## DATA FOR THE TASK

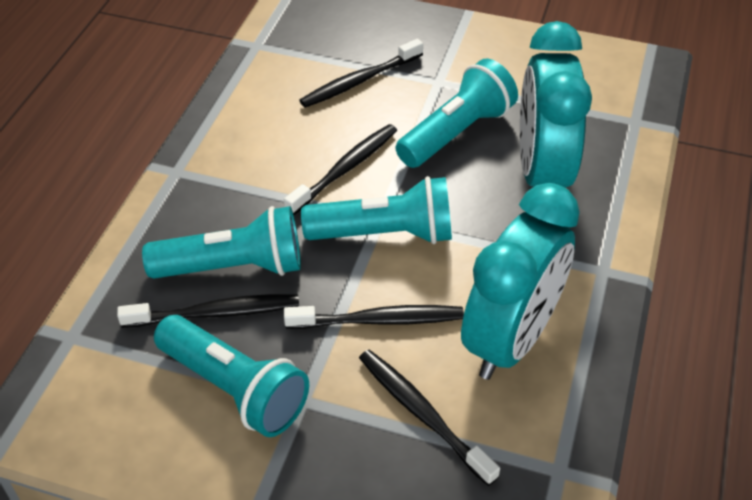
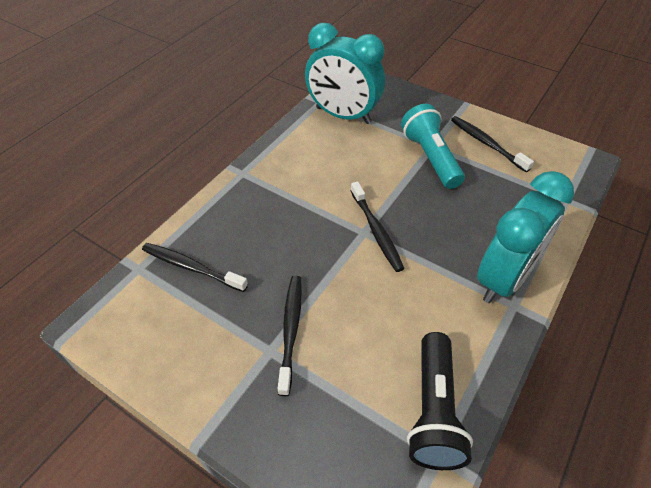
black flashlight: 0 -> 1
black toothbrush: 5 -> 4
turquoise flashlight: 4 -> 1

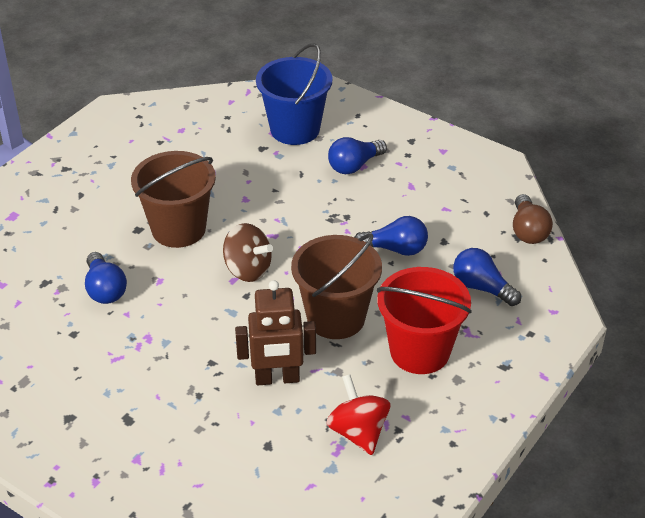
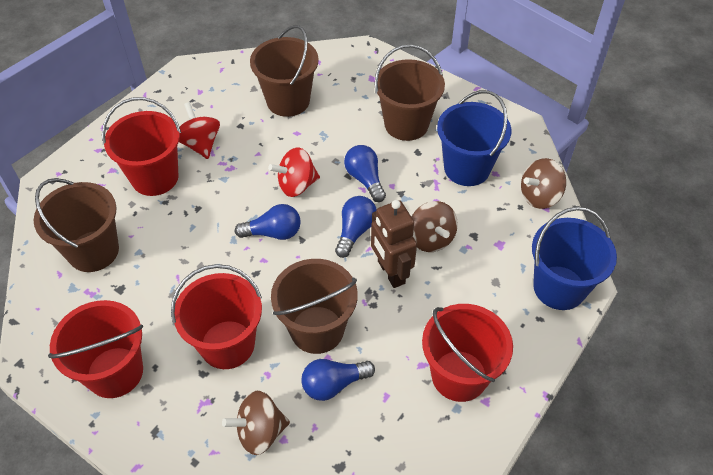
blue bucket: 1 -> 2
brown bucket: 2 -> 4
brown light bulb: 1 -> 0
brown spinning top: 1 -> 3
red bucket: 1 -> 4
red spinning top: 1 -> 2

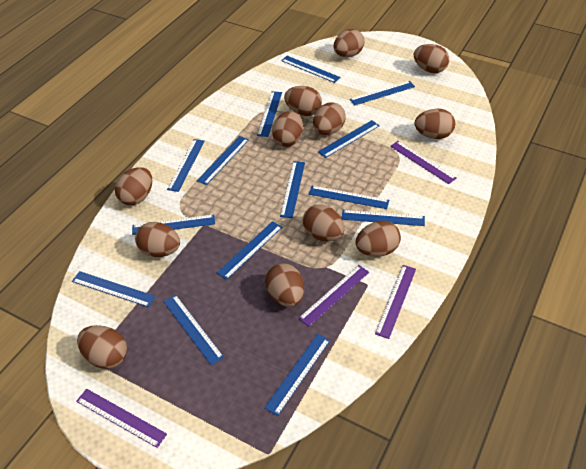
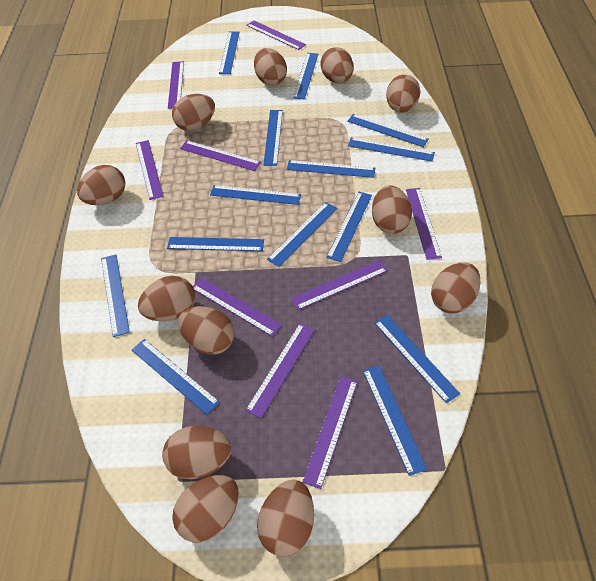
purple ruler: 4 -> 9

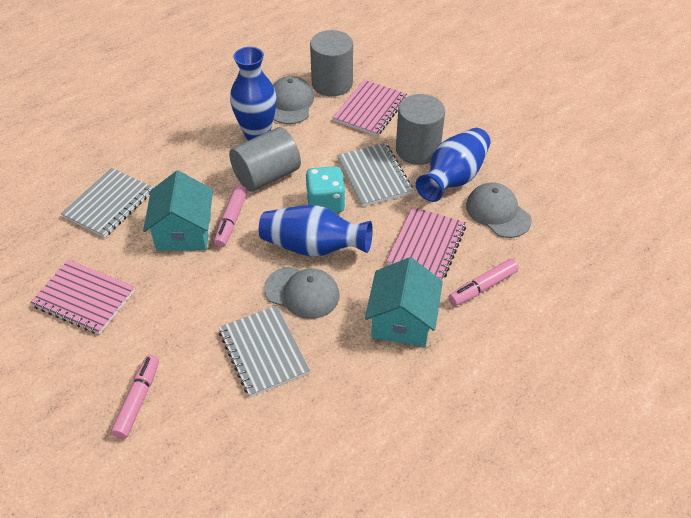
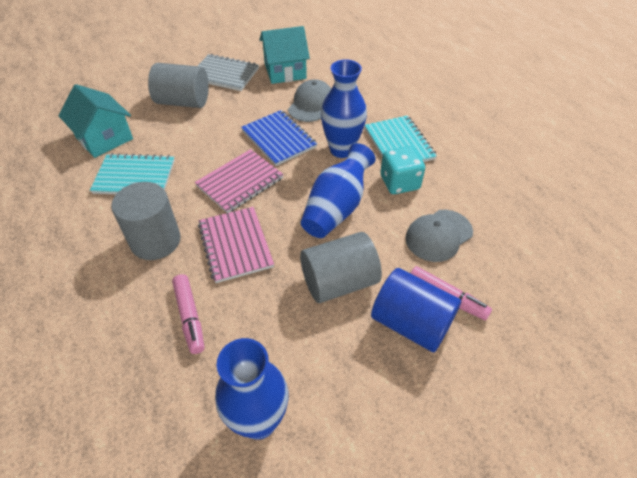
blue cylinder: 0 -> 1
blue notebook: 0 -> 1
grey cap: 3 -> 2
grey notebook: 3 -> 1
pink marker: 3 -> 2
pink notebook: 3 -> 2
turquoise notebook: 0 -> 2

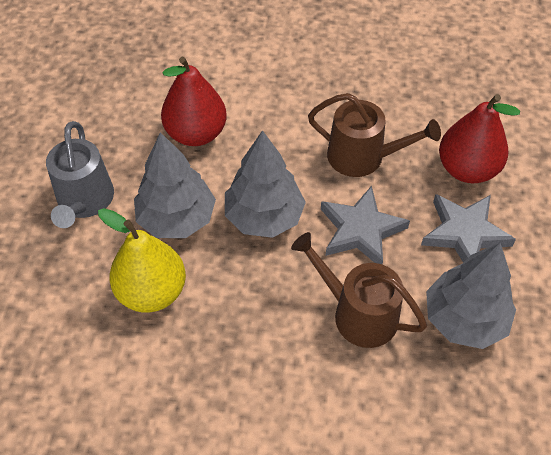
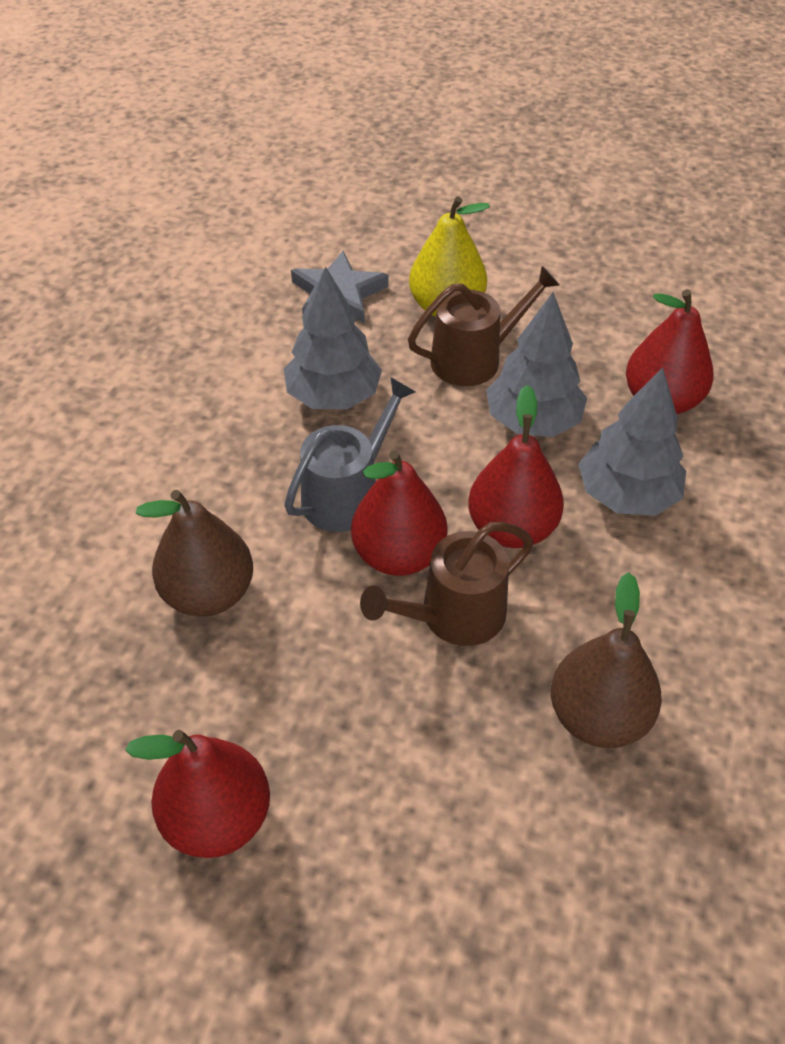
brown pear: 0 -> 2
grey star: 2 -> 1
red pear: 2 -> 4

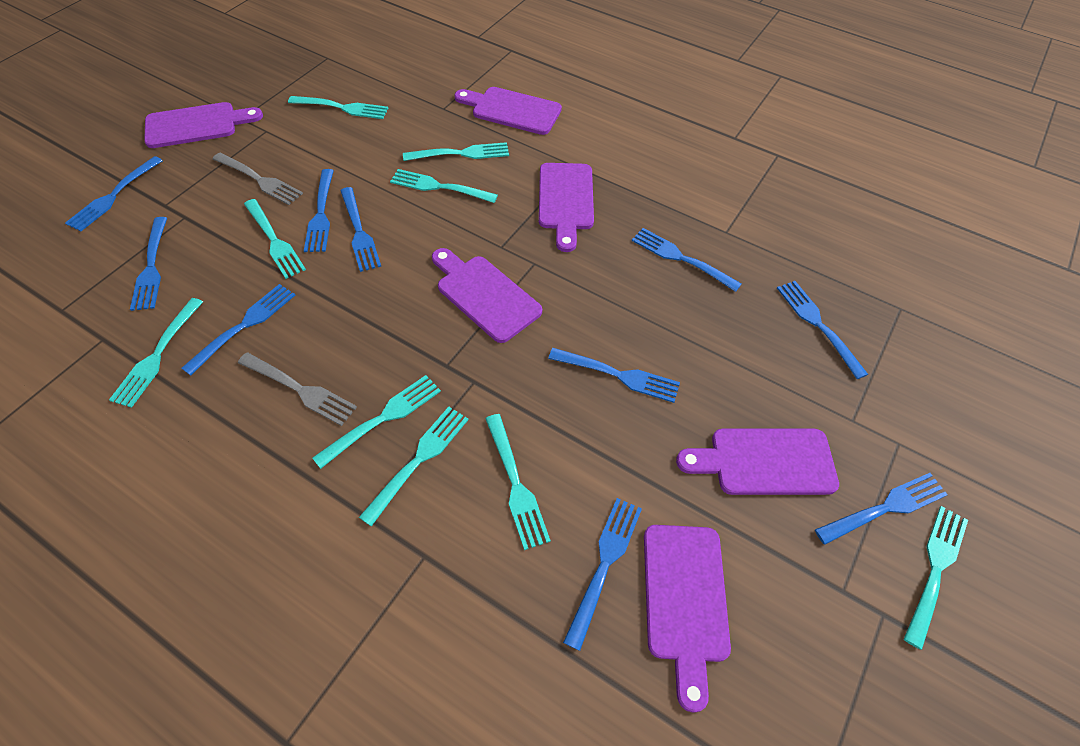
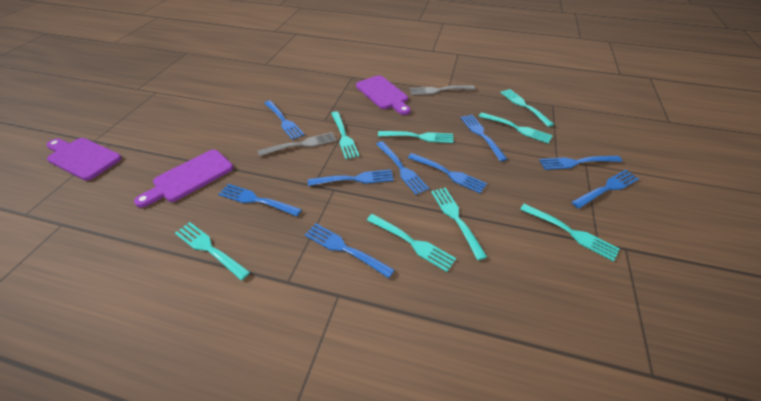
blue fork: 10 -> 9
purple cutting board: 6 -> 3
turquoise fork: 9 -> 8

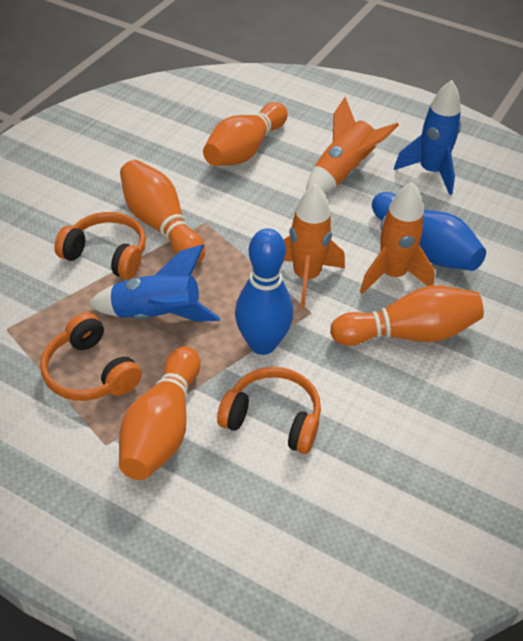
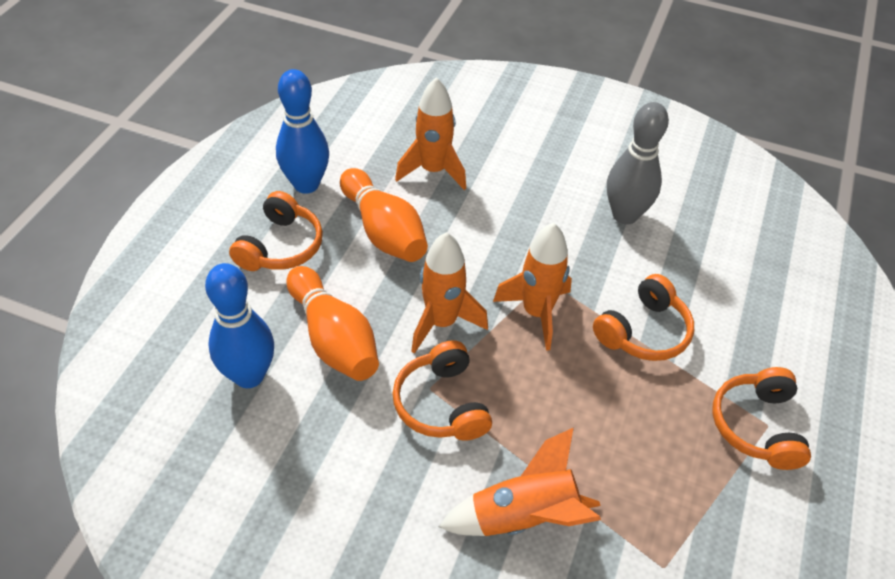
blue rocket: 2 -> 0
grey bowling pin: 0 -> 1
orange bowling pin: 4 -> 2
orange headphones: 3 -> 4
orange rocket: 3 -> 4

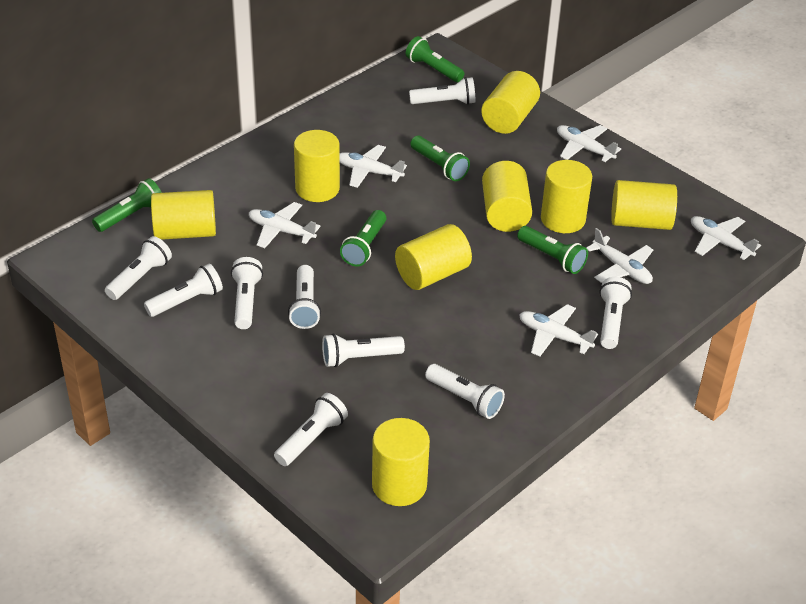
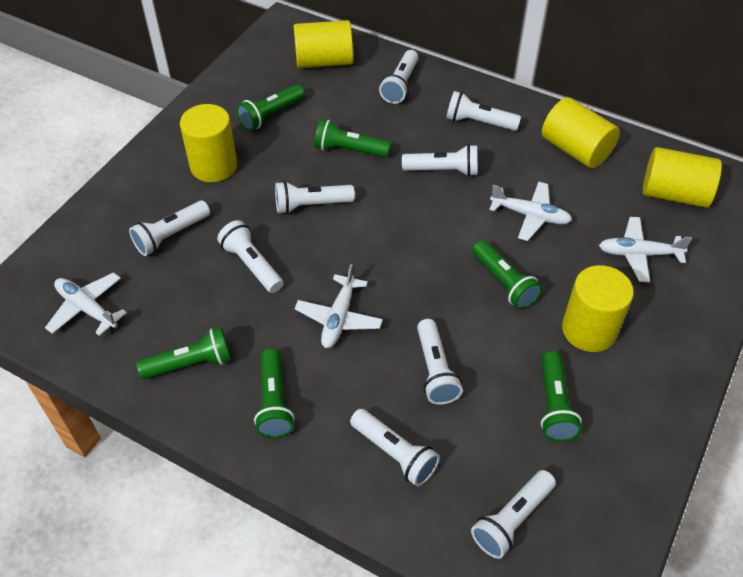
green flashlight: 5 -> 6
white plane: 6 -> 4
yellow cylinder: 8 -> 5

## EXERCISE
Copy the listing above exactly, but only from the line with "blue bucket: 1 -> 2" through the line with "pink notebook: 3 -> 2", including those two lines and excluding any picture.

## WRITTEN SOLUTION
blue bucket: 1 -> 2
brown bucket: 2 -> 4
brown light bulb: 1 -> 0
brown spinning top: 1 -> 3
red bucket: 1 -> 4
red spinning top: 1 -> 2

purple ruler: 4 -> 9

blue cylinder: 0 -> 1
blue notebook: 0 -> 1
grey cap: 3 -> 2
grey notebook: 3 -> 1
pink marker: 3 -> 2
pink notebook: 3 -> 2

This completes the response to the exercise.